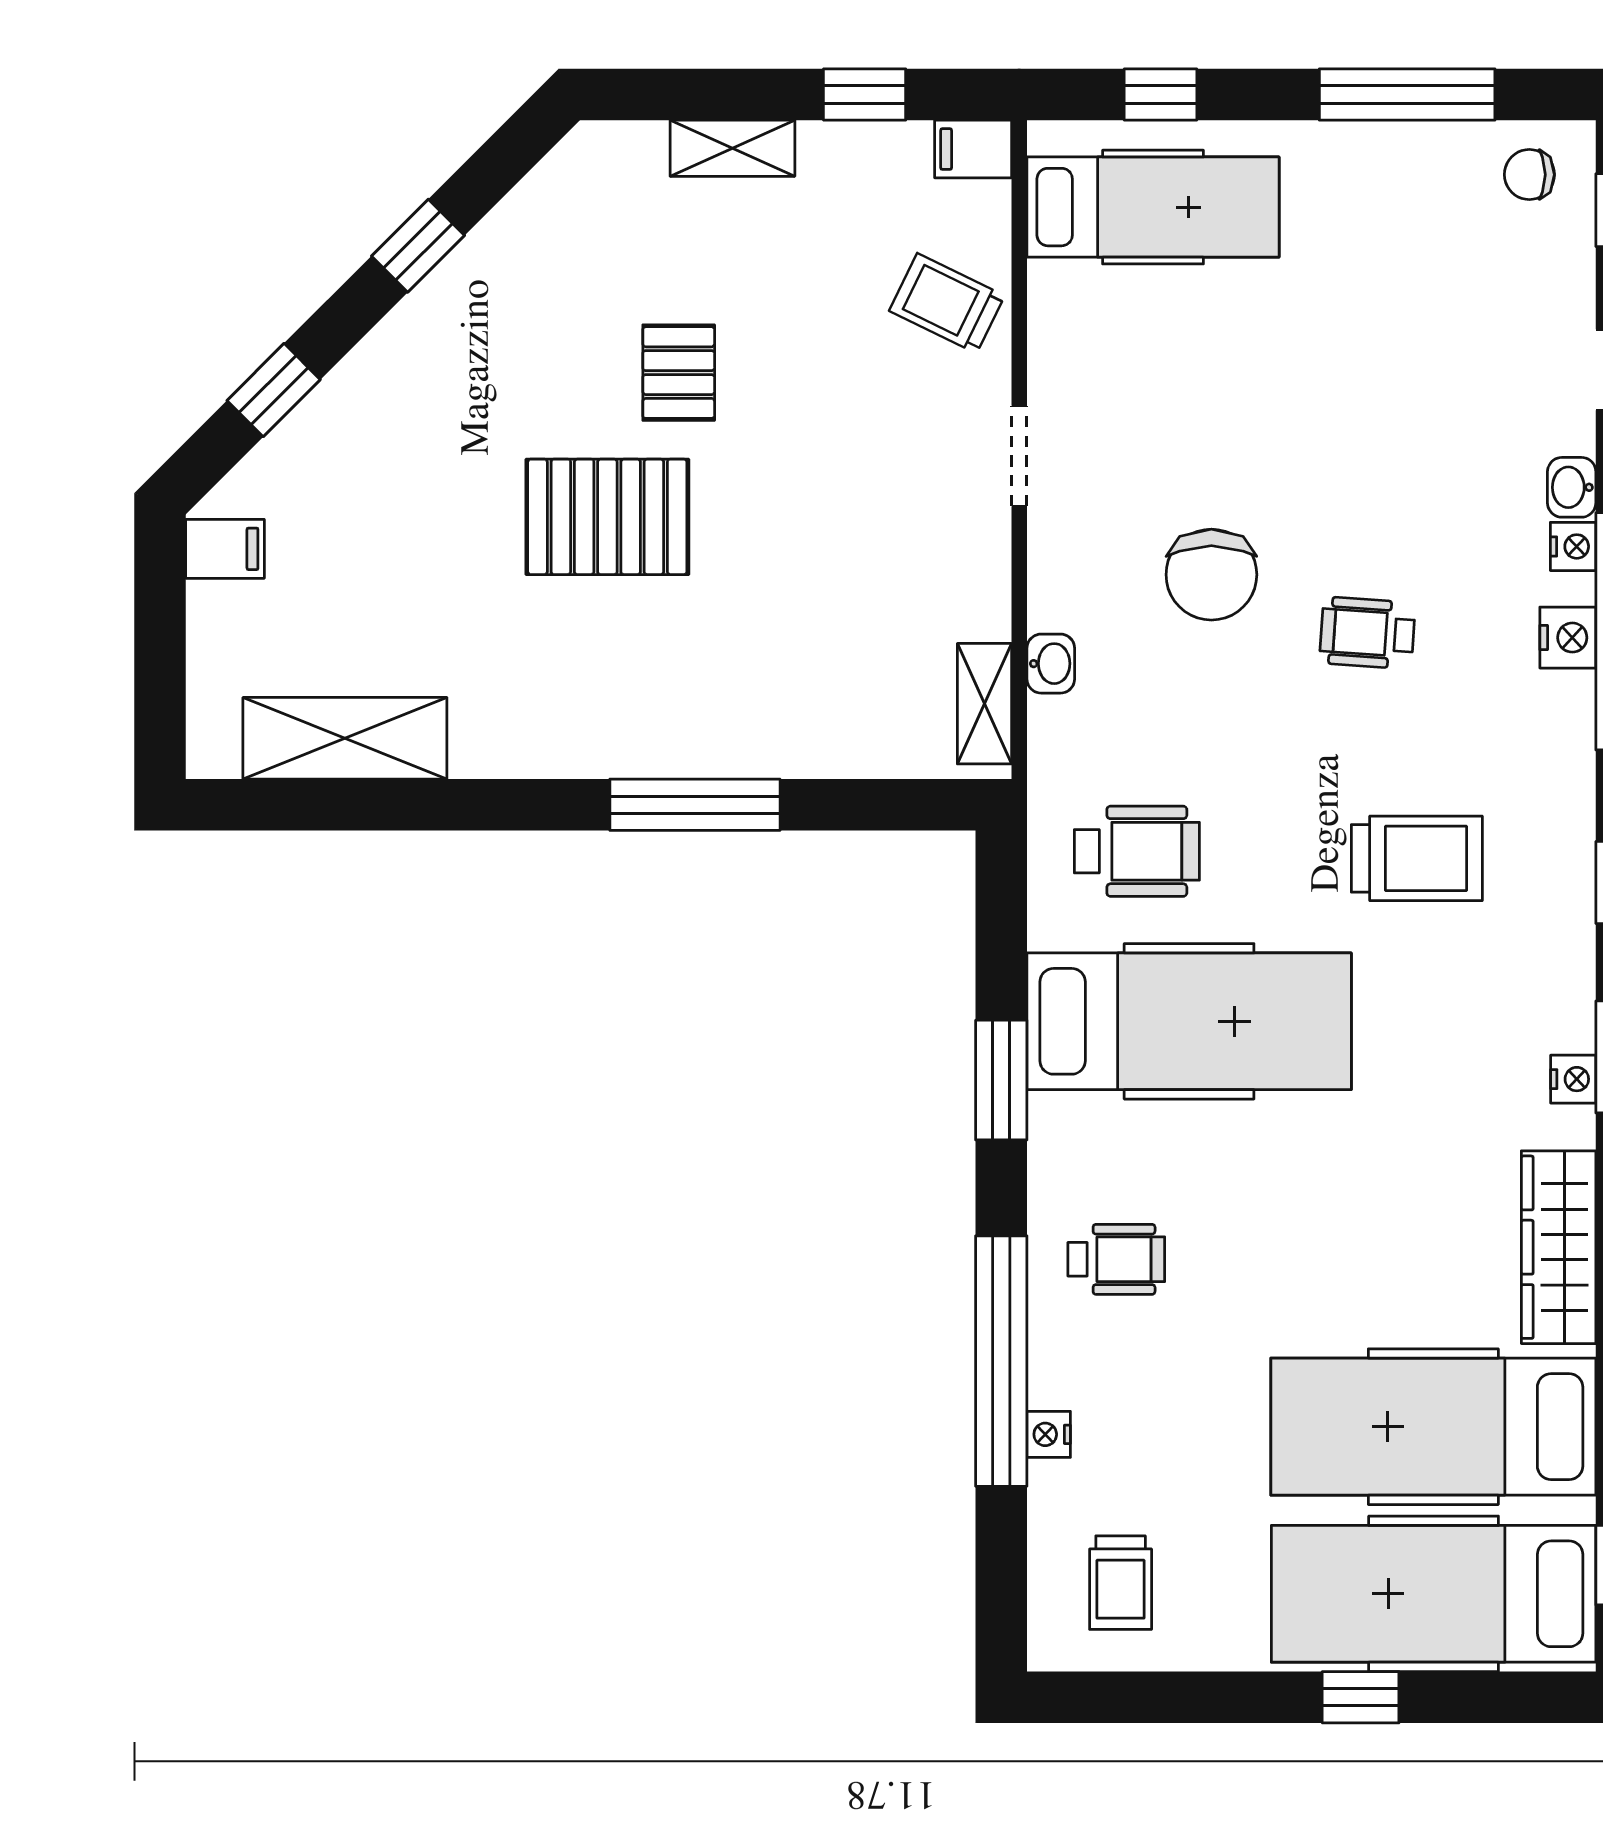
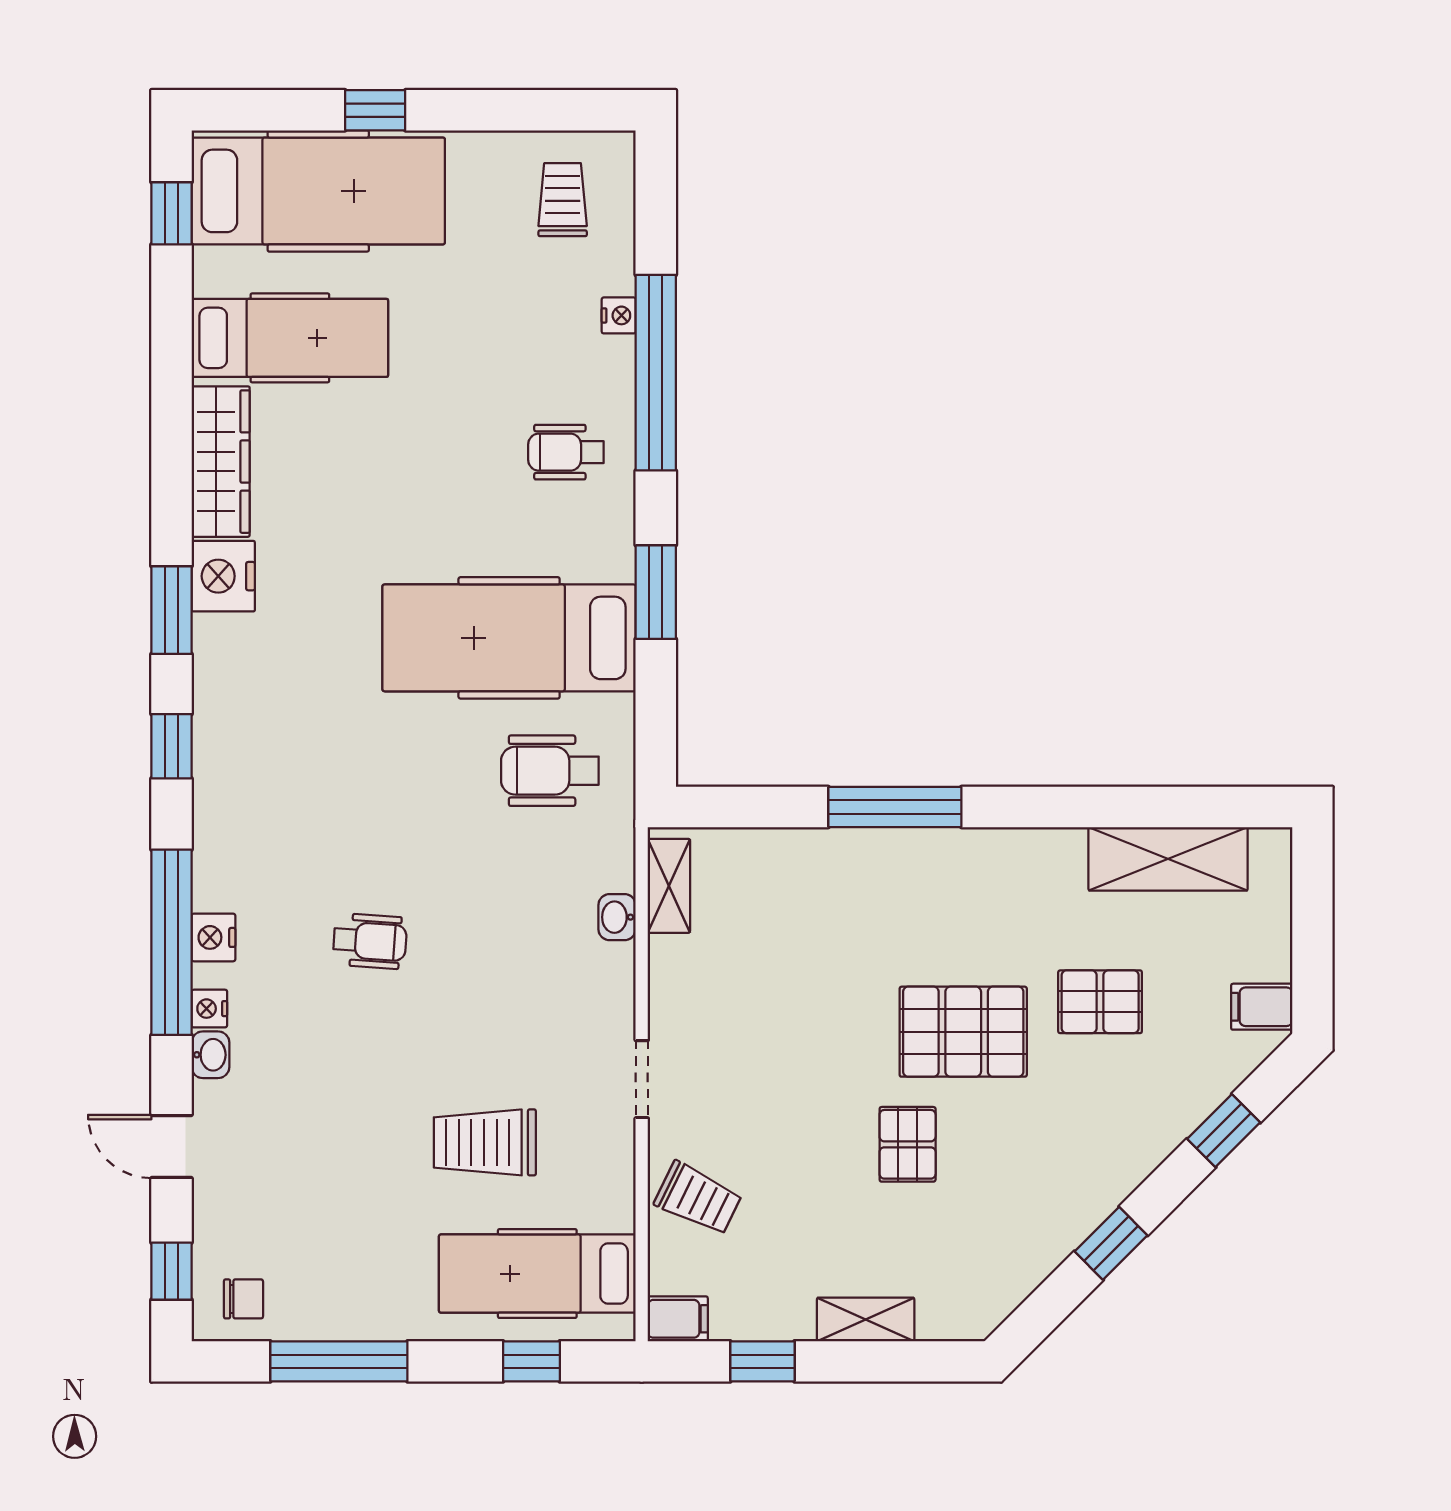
pallet: (432, 555) -> (1100, 1002), added
chair: (1211, 575) -> (492, 987), removed
trolley: (1417, 858) -> (485, 1142), moved
nightstand: (1573, 1079) -> (223, 576), width x1.89, depth x1.79
hospital bed: (1433, 1427) -> (290, 338), width x0.73, depth x0.78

■ ■ ■ ■ ■ ■ ■

» WORK INSTRUCTION:
Each line with the word "depth" in the records above belongs in the result; copy all of them.

» TASK RESULT:
nightstand: (1573, 1079) -> (223, 576), width x1.89, depth x1.79
hospital bed: (1433, 1427) -> (290, 338), width x0.73, depth x0.78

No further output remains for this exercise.